DATA UNDER STUDY:
--------------------
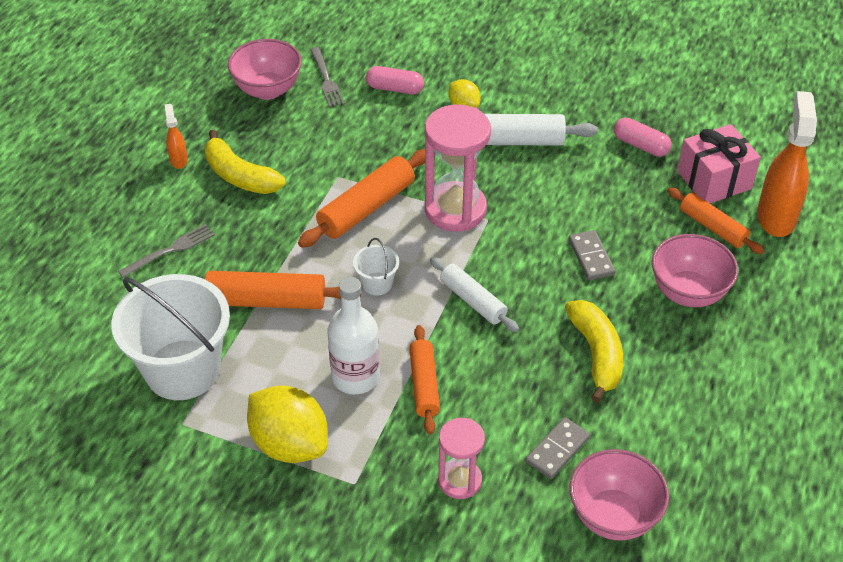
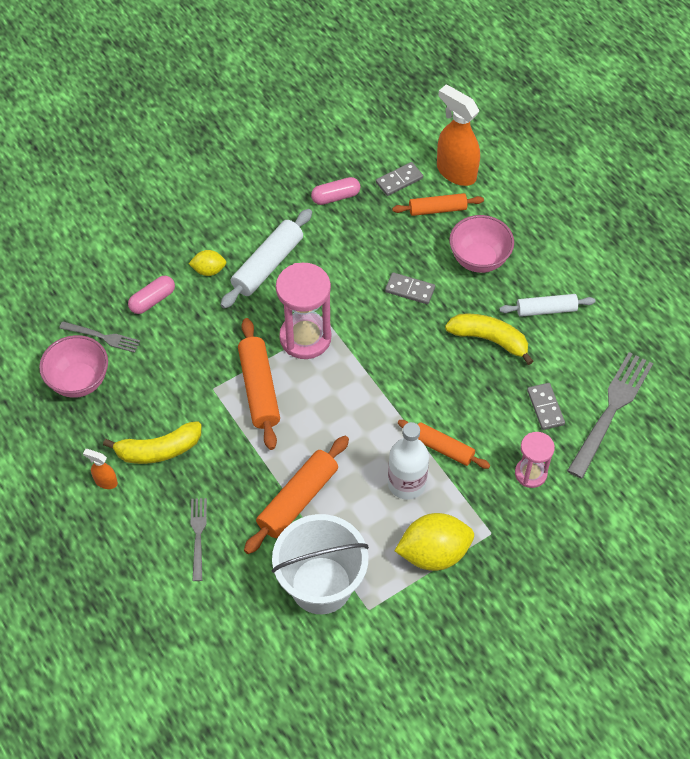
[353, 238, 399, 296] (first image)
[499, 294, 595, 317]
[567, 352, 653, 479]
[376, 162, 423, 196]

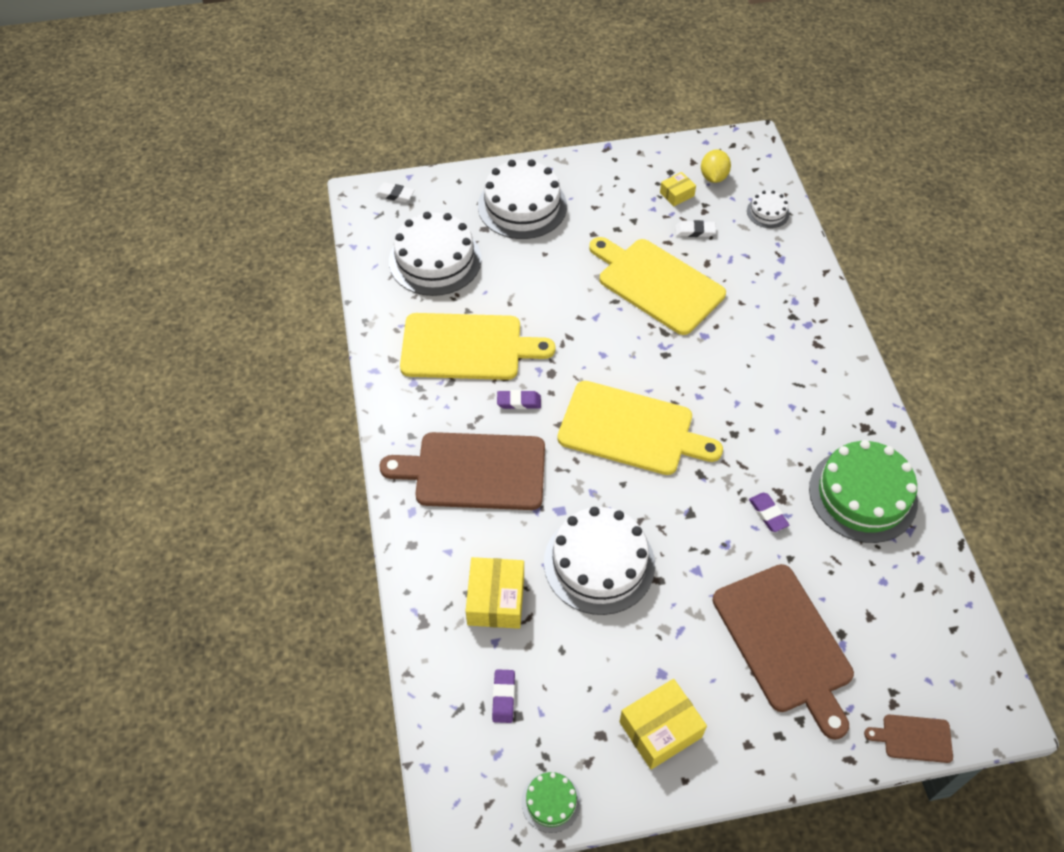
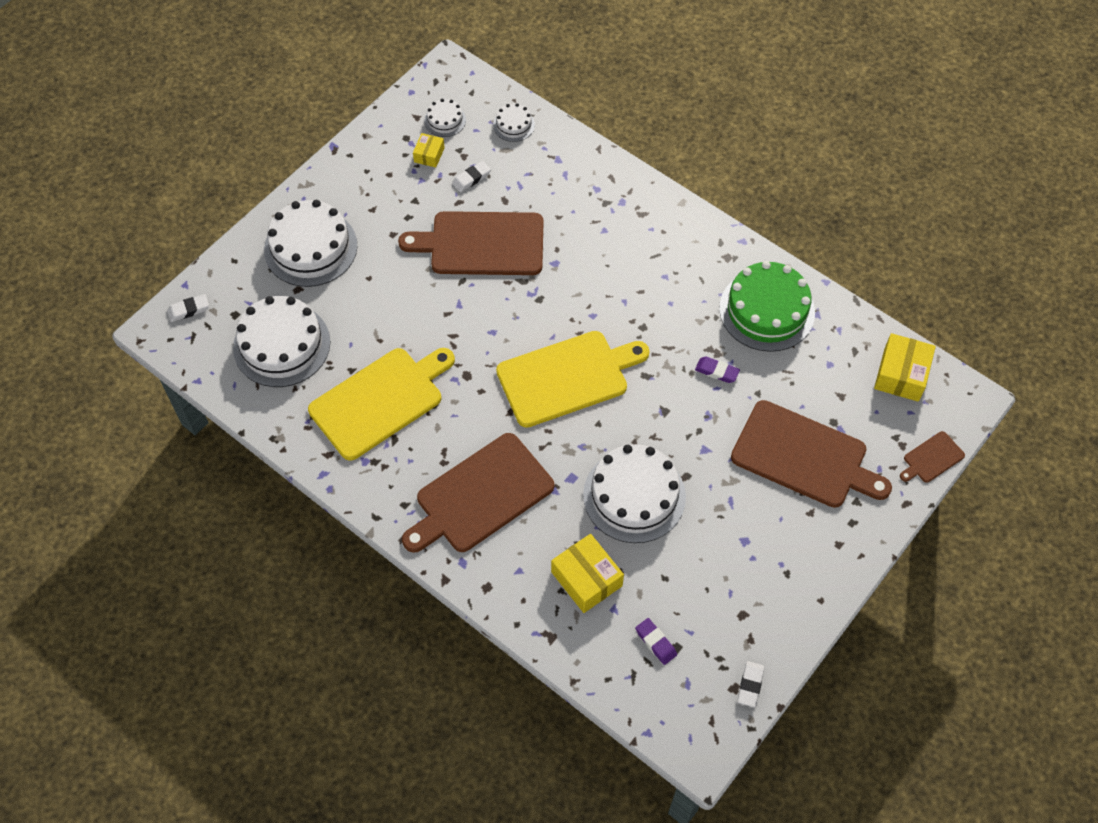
[497, 390, 541, 409] (first image)
[874, 333, 936, 402]
[738, 661, 764, 707]
[424, 99, 466, 137]
[398, 211, 543, 275]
--------------------
EXERCISE OBJECTIVE: Each of the entries above must be copied exactly, but the pictures stay out.

ANSWER FOR THIS EXERCISE:
[353, 238, 399, 296] (first image)
[499, 294, 595, 317]
[567, 352, 653, 479]
[376, 162, 423, 196]

[497, 390, 541, 409] (first image)
[874, 333, 936, 402]
[738, 661, 764, 707]
[424, 99, 466, 137]
[398, 211, 543, 275]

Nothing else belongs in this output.